What the exercise asks
Going line by line through the records below, count those containing the word "hexagon", then give only the count.

Given entries

|---|

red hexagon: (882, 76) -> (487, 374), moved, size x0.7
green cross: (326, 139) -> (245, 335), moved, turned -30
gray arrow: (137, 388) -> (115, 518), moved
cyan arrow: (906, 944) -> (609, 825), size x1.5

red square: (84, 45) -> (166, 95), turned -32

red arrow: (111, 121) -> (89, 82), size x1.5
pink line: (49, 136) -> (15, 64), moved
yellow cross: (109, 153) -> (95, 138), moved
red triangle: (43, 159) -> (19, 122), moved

|---|

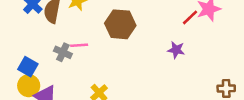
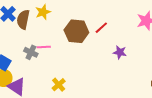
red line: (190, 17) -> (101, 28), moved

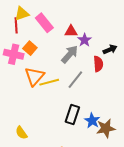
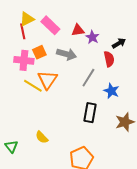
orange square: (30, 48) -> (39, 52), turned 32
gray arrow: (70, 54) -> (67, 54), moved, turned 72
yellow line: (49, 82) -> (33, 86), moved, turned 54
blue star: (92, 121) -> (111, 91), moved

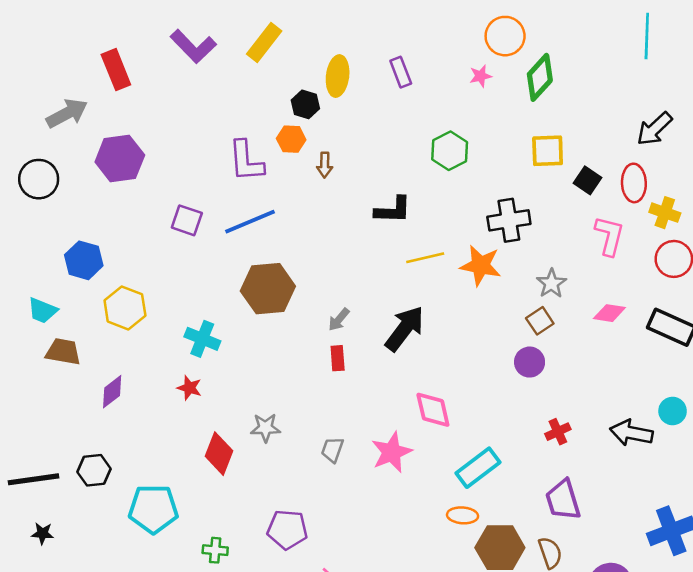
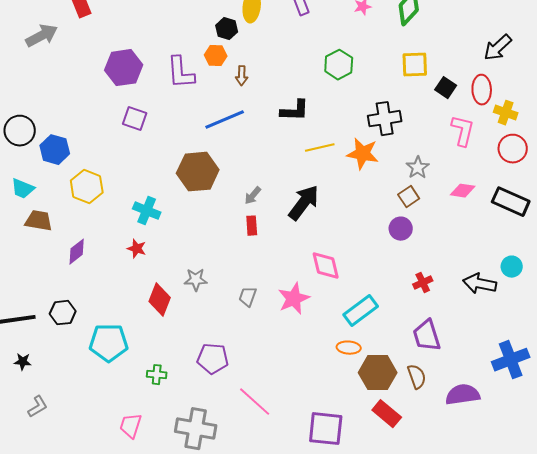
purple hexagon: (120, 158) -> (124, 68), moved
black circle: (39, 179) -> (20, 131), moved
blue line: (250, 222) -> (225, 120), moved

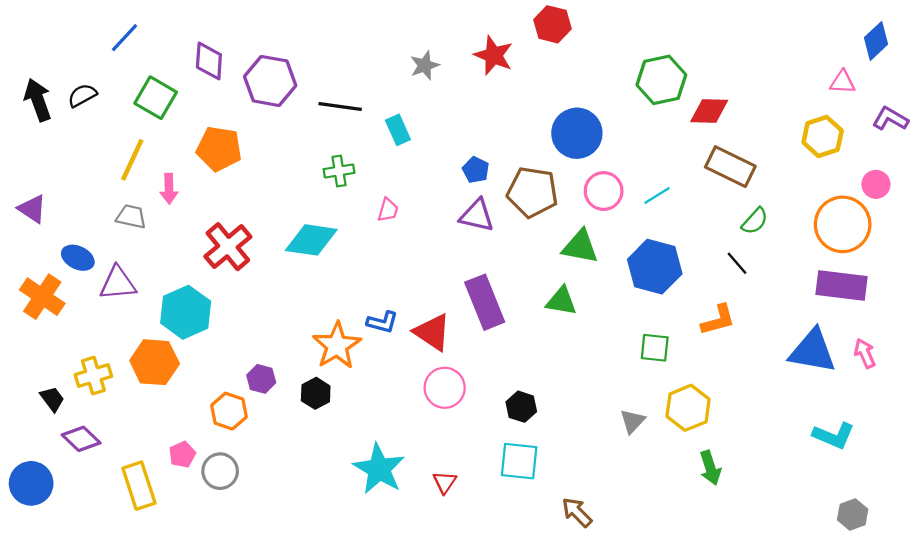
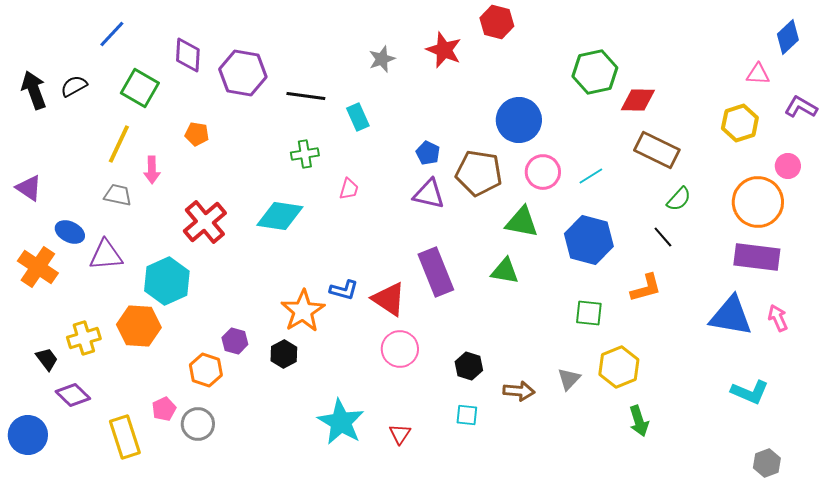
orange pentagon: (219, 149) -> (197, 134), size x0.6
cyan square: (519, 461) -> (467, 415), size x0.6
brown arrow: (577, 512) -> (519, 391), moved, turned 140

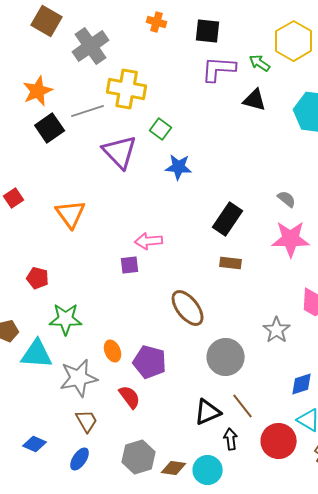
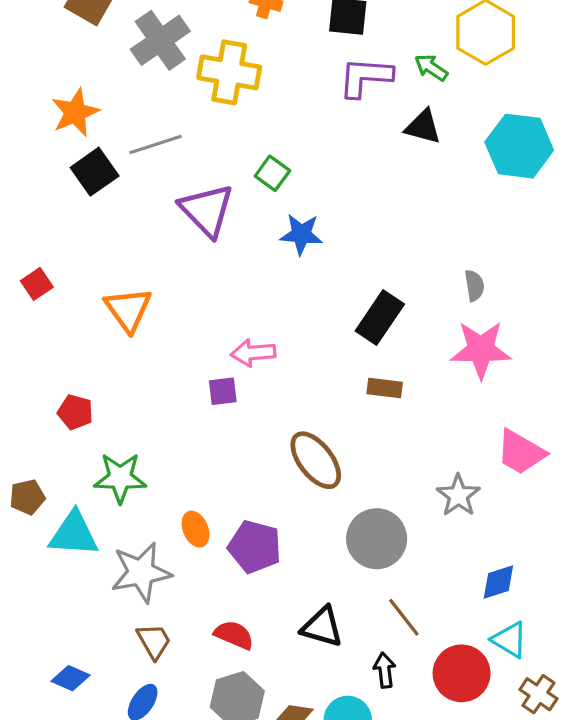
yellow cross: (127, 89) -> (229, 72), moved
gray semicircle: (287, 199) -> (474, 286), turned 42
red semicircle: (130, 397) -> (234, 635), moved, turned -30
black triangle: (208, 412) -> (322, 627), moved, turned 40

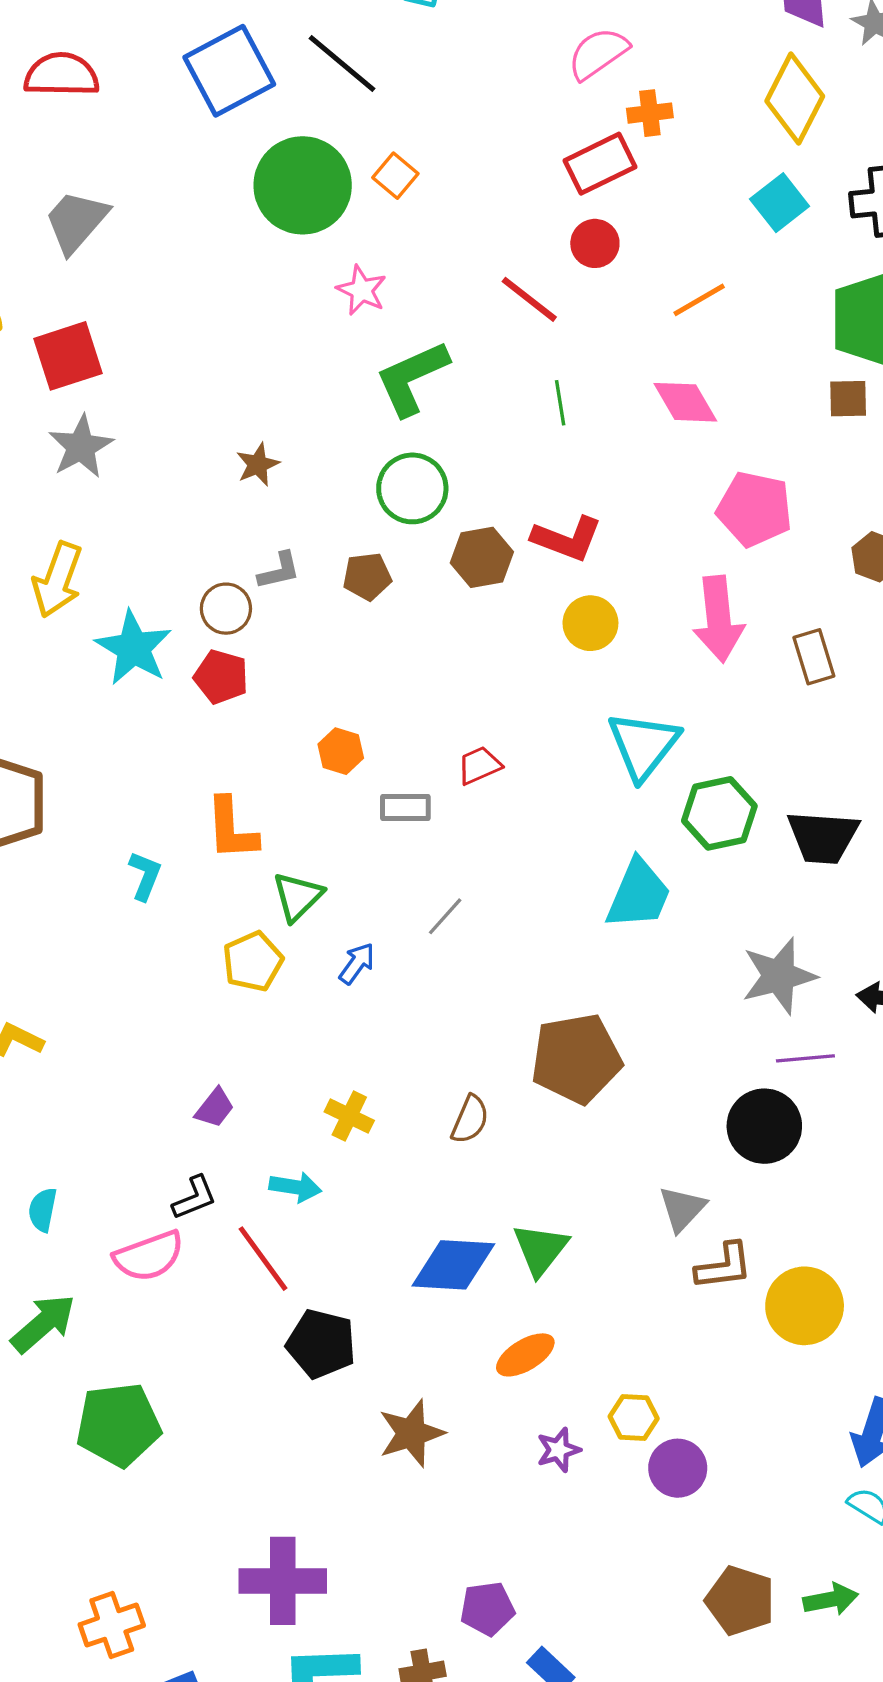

|---|

Solution
2